(Work to complete):
For the entries that follow, retype exactly the lines from the one containing "yellow cake: 2 -> 6" to the one containing "white phone: 7 -> 8", inclusive, and only those. Images stay out of the copy.

─── The records ───

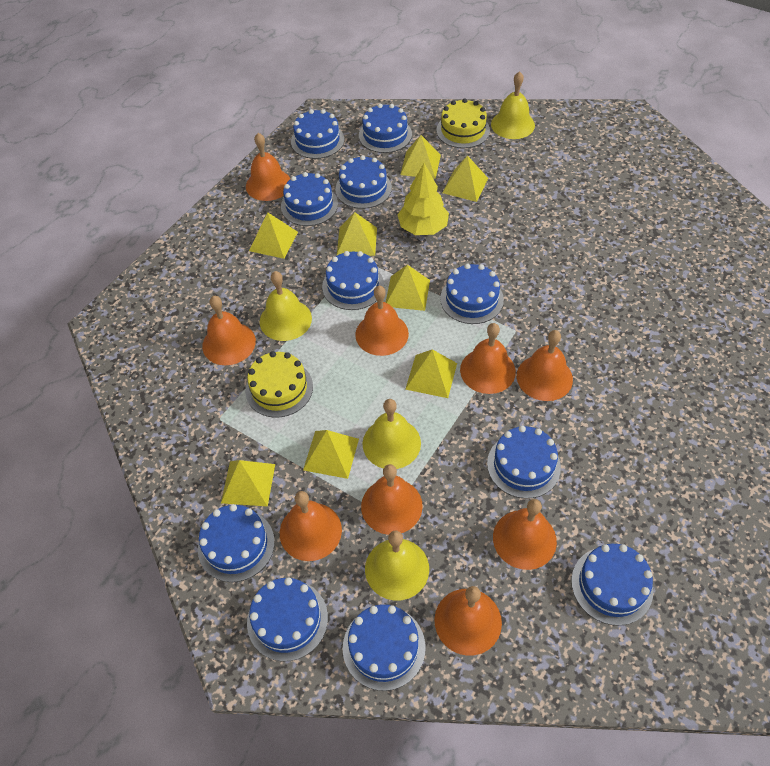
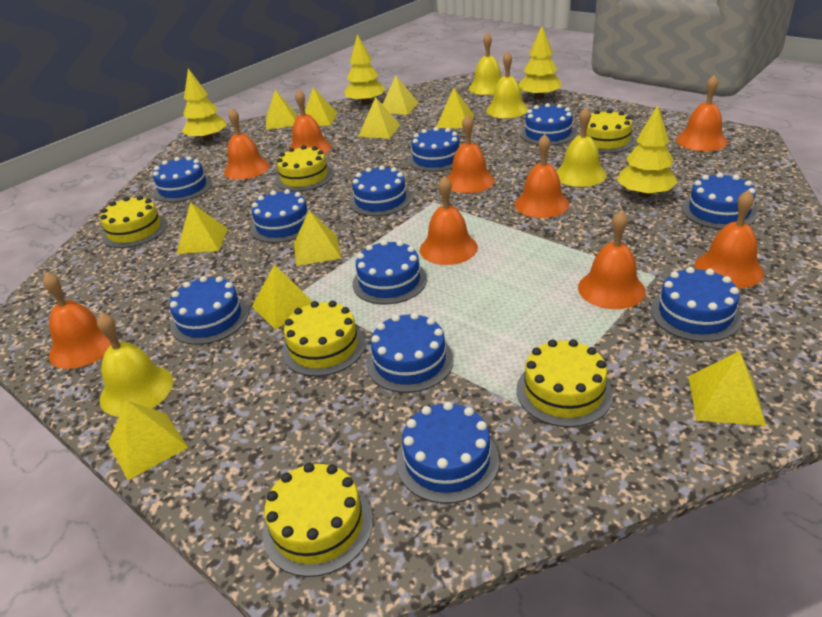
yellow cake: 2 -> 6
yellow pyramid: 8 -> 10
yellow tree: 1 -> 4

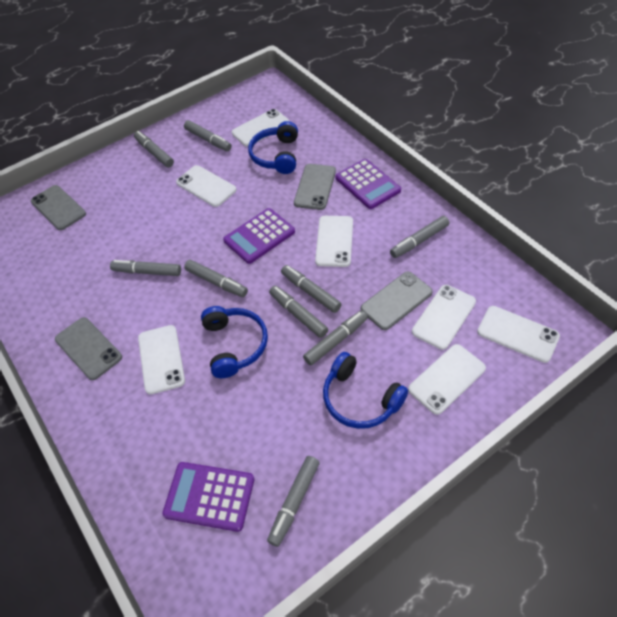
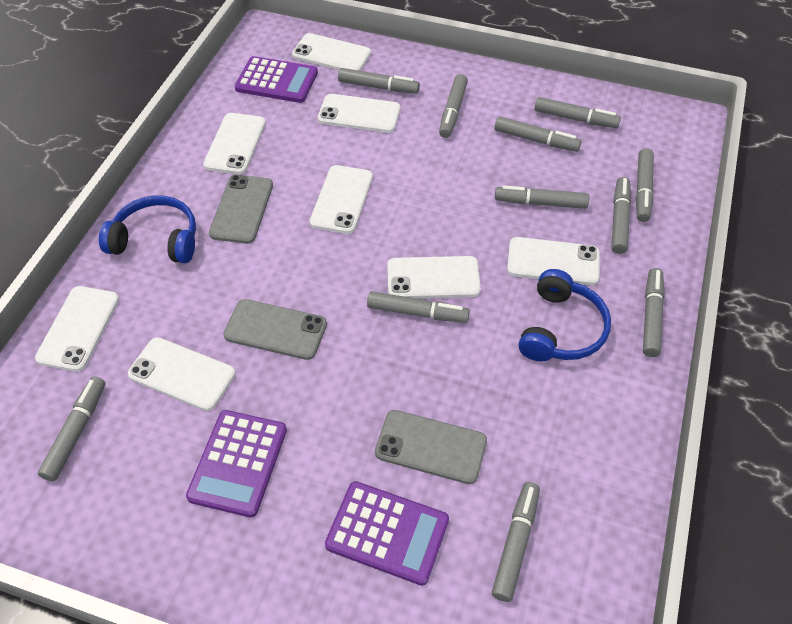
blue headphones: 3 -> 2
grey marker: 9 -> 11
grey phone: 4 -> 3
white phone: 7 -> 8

───
─── The records ───

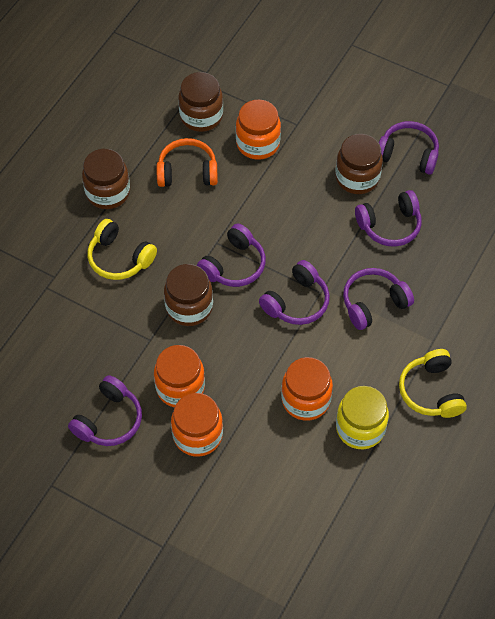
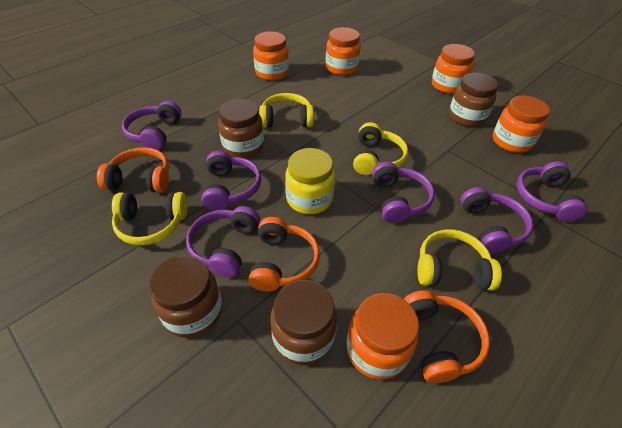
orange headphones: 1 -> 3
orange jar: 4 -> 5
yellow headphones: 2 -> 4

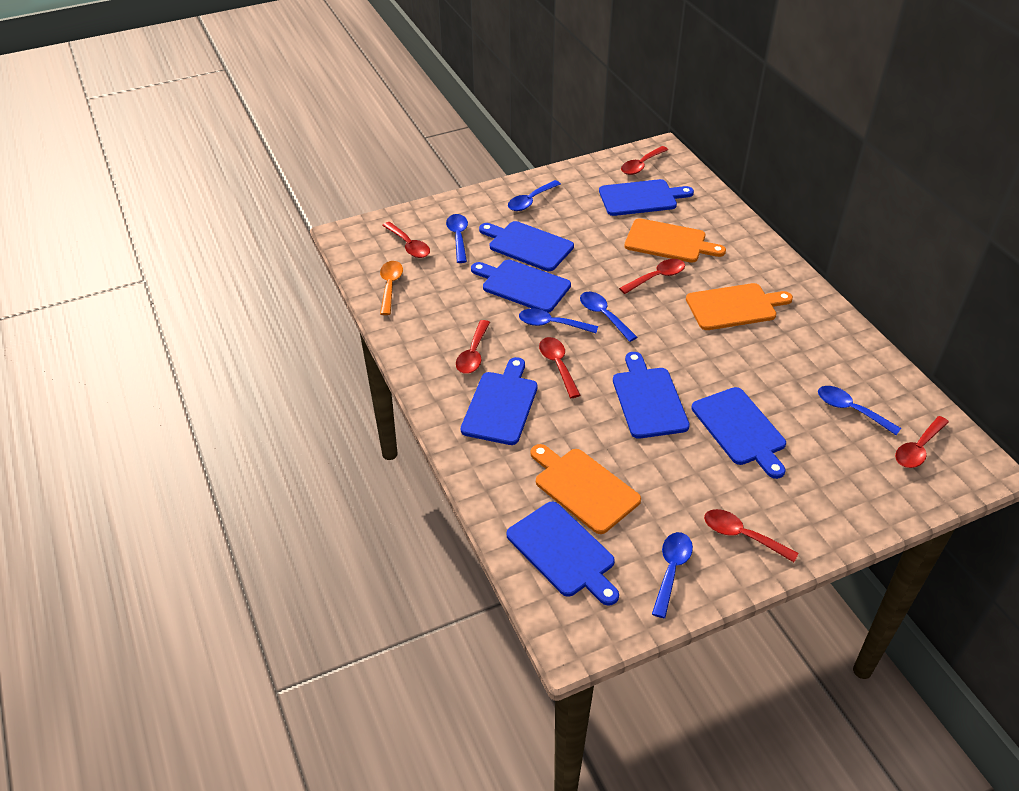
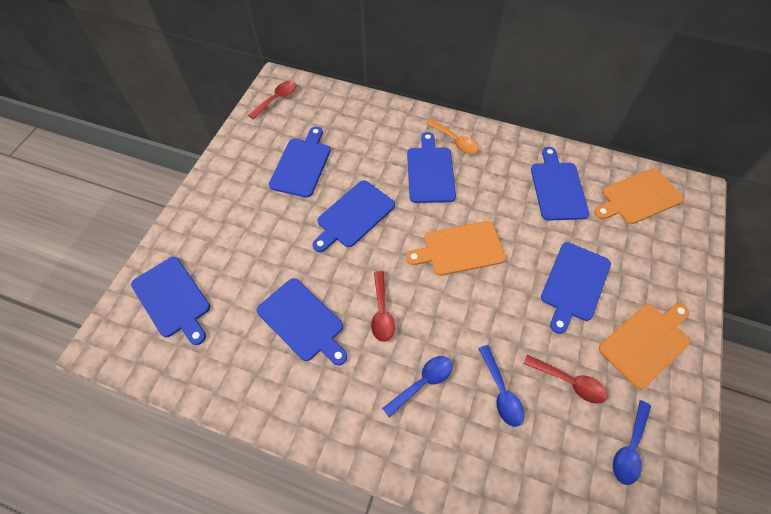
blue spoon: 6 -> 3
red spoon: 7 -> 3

───

(Answer):
yellow cake: 2 -> 6
yellow pyramid: 8 -> 10
yellow tree: 1 -> 4

blue headphones: 3 -> 2
grey marker: 9 -> 11
grey phone: 4 -> 3
white phone: 7 -> 8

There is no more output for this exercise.